**About this exercise**
Copy the lines below as they are; omit the images they contain.

= = = = = = =

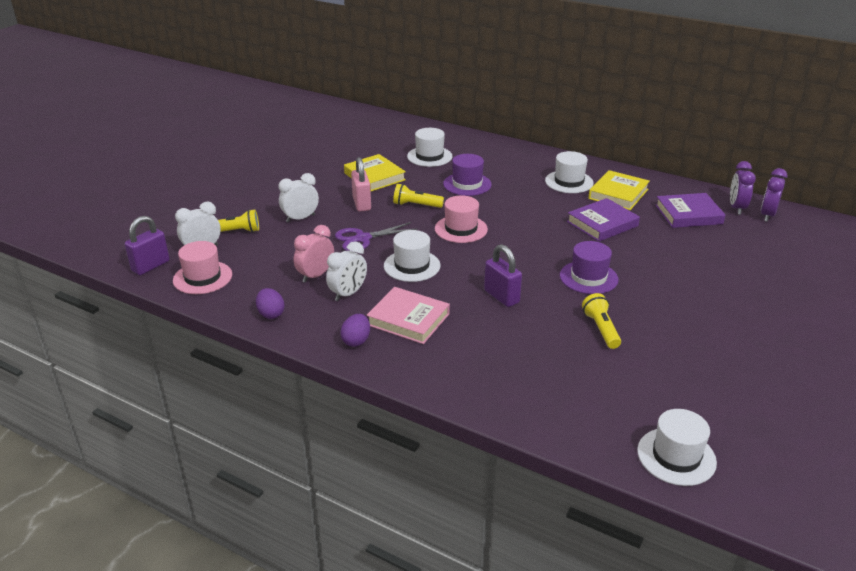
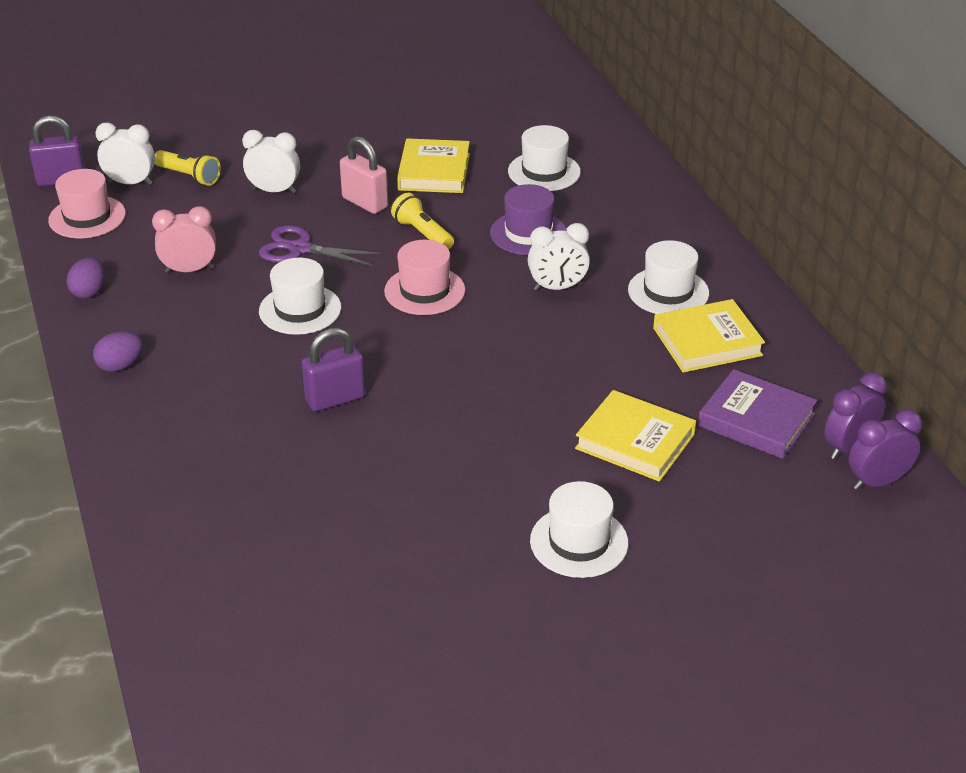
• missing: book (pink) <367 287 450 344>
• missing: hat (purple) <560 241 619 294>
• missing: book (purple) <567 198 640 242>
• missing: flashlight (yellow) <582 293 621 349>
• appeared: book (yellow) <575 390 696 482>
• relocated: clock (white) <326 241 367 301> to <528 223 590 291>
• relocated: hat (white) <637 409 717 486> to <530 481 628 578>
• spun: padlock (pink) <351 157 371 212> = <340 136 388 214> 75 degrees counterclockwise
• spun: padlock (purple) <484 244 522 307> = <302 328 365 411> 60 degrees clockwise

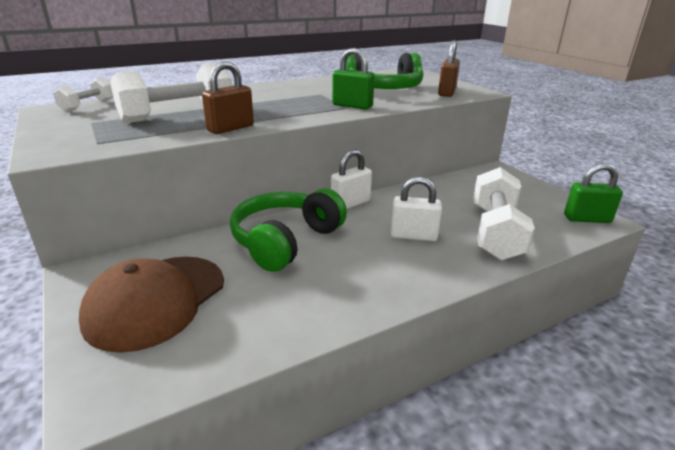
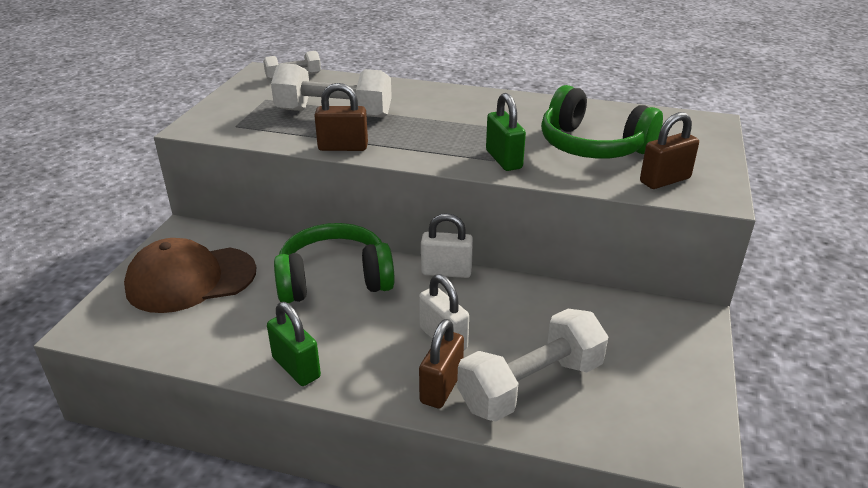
• appeared: padlock (brown) <419 319 464 409>
• relocated: padlock (green) <564 163 623 223> to <267 302 321 386>

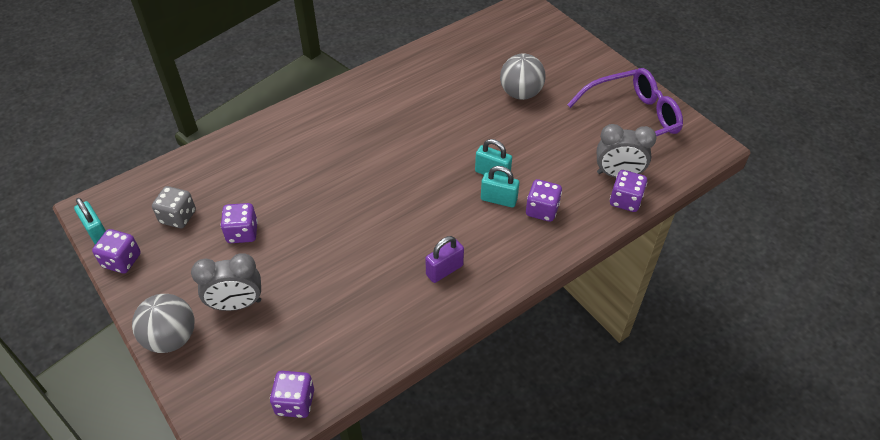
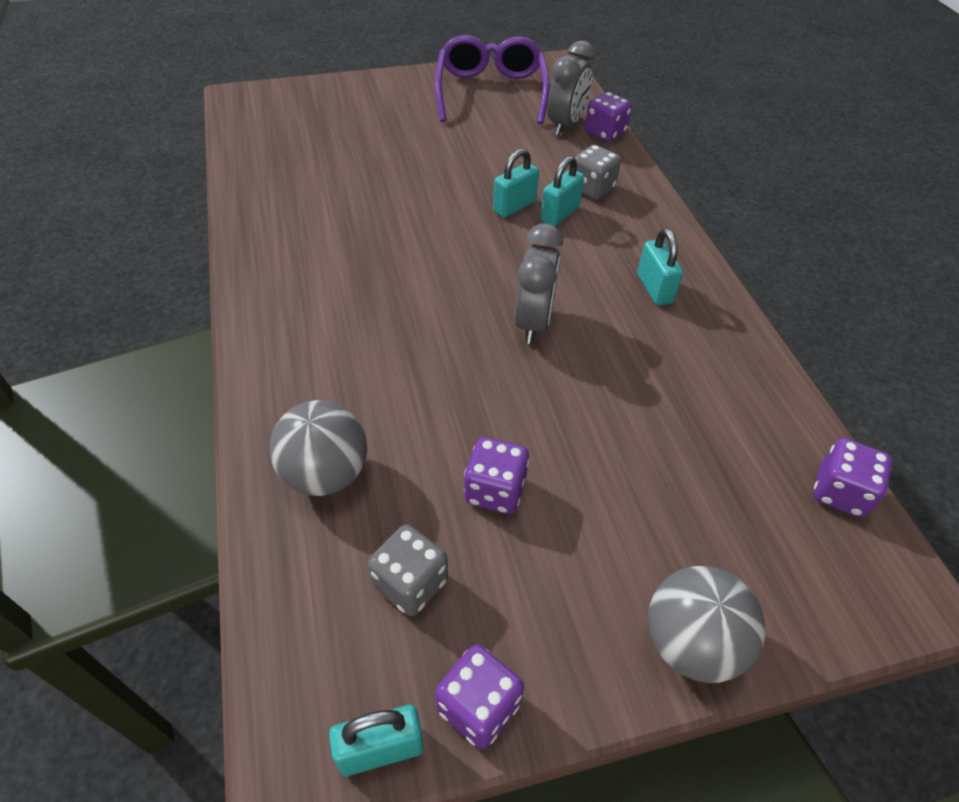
• relocated: clock (grey) <191 253 261 311> to <515 223 563 344>
• relocated: ball (grey) <500 54 546 100> to <269 400 367 496>
• colour: padlock (purple) <425 236 464 283> to padlock (turquoise) <637 228 683 306>
• colour: dice (purple) <526 179 562 222> to dice (grey) <575 145 621 200>

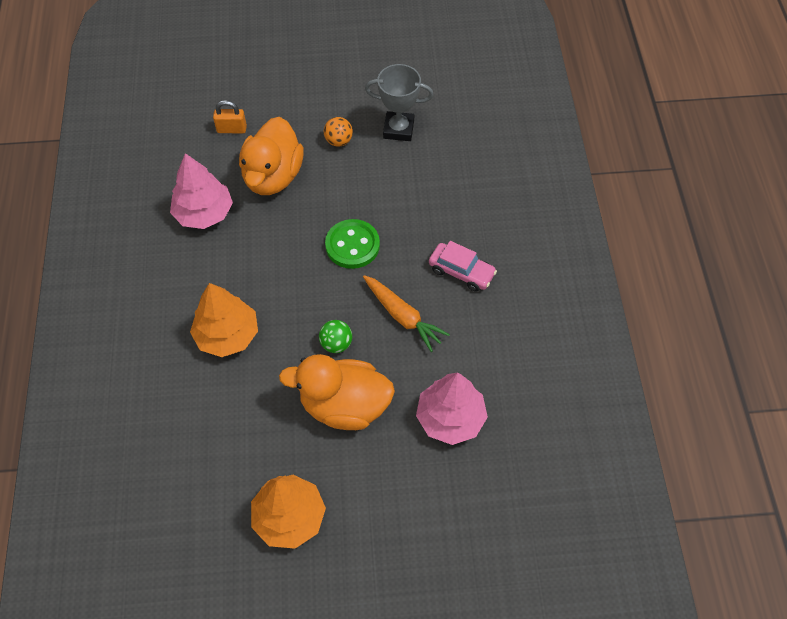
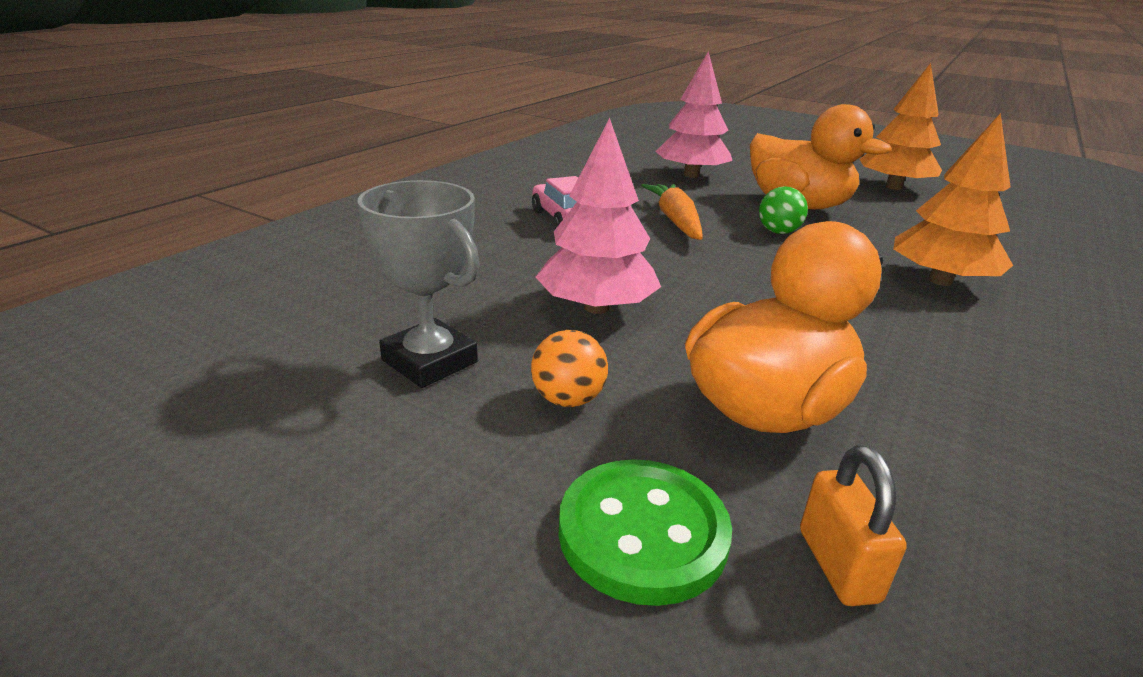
• relocated: tree (pink) <170 153 233 229> to <536 118 661 314>
• relocated: button (green) <325 219 380 269> to <558 459 732 606>
• spun: padlock (orange) <213 100 247 133> = <800 445 907 606> 45 degrees clockwise

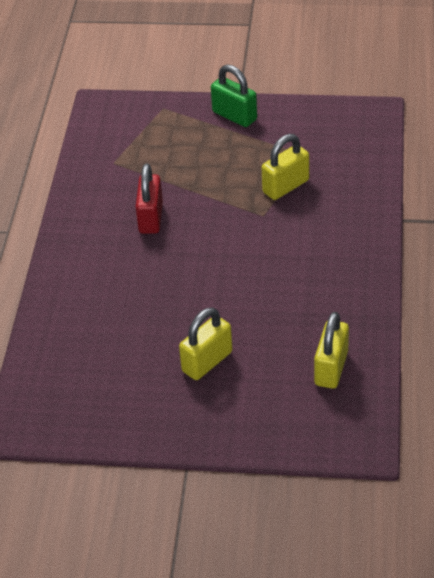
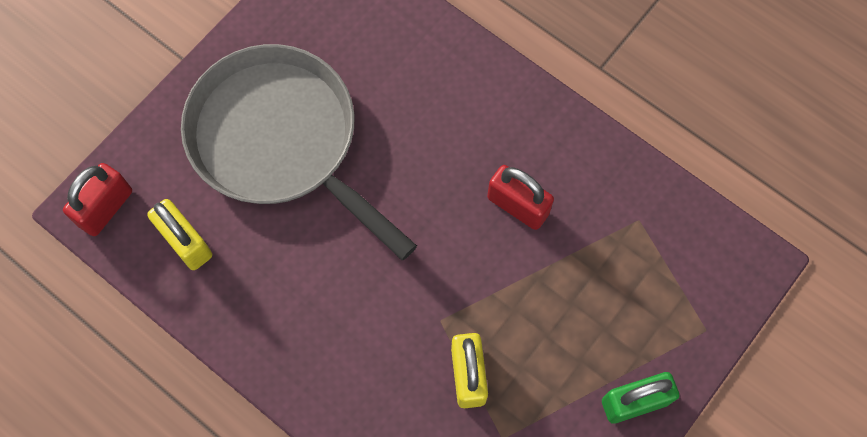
• appeared: padlock (red) <63 163 132 236>
• exchanged: padlock (yellow) <179 307 232 380> to pan (grey) <181 44 417 260>

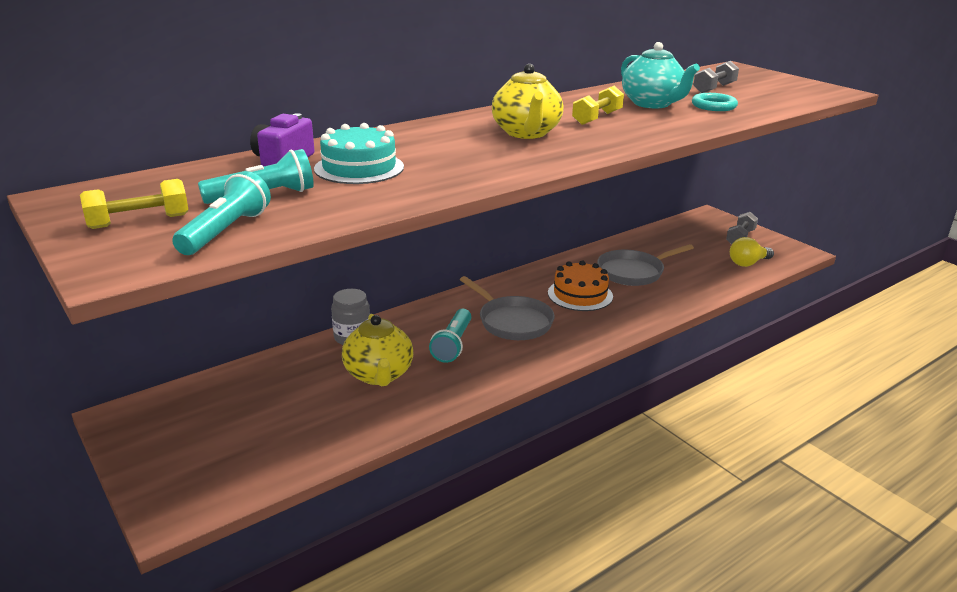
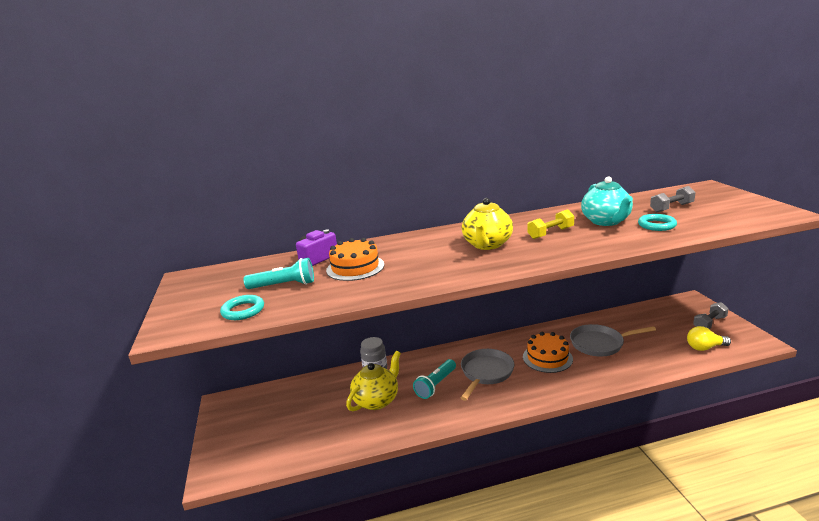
• missing: dumbbell (yellow) <80 179 188 229>
• exchanged: flashlight (turquoise) <172 171 271 255> to ring (turquoise) <220 295 264 320>
• colour: cake (turquoise) <314 123 404 184> to cake (orange) <326 238 384 281>
• spun: teapot (yellow) <342 314 414 386> = <346 351 401 411> 150 degrees counterclockwise
• spun: pan (grey) <460 276 554 340> = <461 349 514 401> 135 degrees counterclockwise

= = = = = = =

**Solution for this task**
• missing: book (pink) <367 287 450 344>
• missing: hat (purple) <560 241 619 294>
• missing: book (purple) <567 198 640 242>
• missing: flashlight (yellow) <582 293 621 349>
• appeared: book (yellow) <575 390 696 482>
• relocated: clock (white) <326 241 367 301> to <528 223 590 291>
• relocated: hat (white) <637 409 717 486> to <530 481 628 578>
• spun: padlock (pink) <351 157 371 212> = <340 136 388 214> 75 degrees counterclockwise
• spun: padlock (purple) <484 244 522 307> = <302 328 365 411> 60 degrees clockwise

• appeared: padlock (brown) <419 319 464 409>
• relocated: padlock (green) <564 163 623 223> to <267 302 321 386>

• relocated: clock (grey) <191 253 261 311> to <515 223 563 344>
• relocated: ball (grey) <500 54 546 100> to <269 400 367 496>
• colour: padlock (purple) <425 236 464 283> to padlock (turquoise) <637 228 683 306>
• colour: dice (purple) <526 179 562 222> to dice (grey) <575 145 621 200>

• relocated: tree (pink) <170 153 233 229> to <536 118 661 314>
• relocated: button (green) <325 219 380 269> to <558 459 732 606>
• spun: padlock (orange) <213 100 247 133> = <800 445 907 606> 45 degrees clockwise

• appeared: padlock (red) <63 163 132 236>
• exchanged: padlock (yellow) <179 307 232 380> to pan (grey) <181 44 417 260>

• missing: dumbbell (yellow) <80 179 188 229>
• exchanged: flashlight (turquoise) <172 171 271 255> to ring (turquoise) <220 295 264 320>
• colour: cake (turquoise) <314 123 404 184> to cake (orange) <326 238 384 281>
• spun: teapot (yellow) <342 314 414 386> = <346 351 401 411> 150 degrees counterclockwise
• spun: pan (grey) <460 276 554 340> = <461 349 514 401> 135 degrees counterclockwise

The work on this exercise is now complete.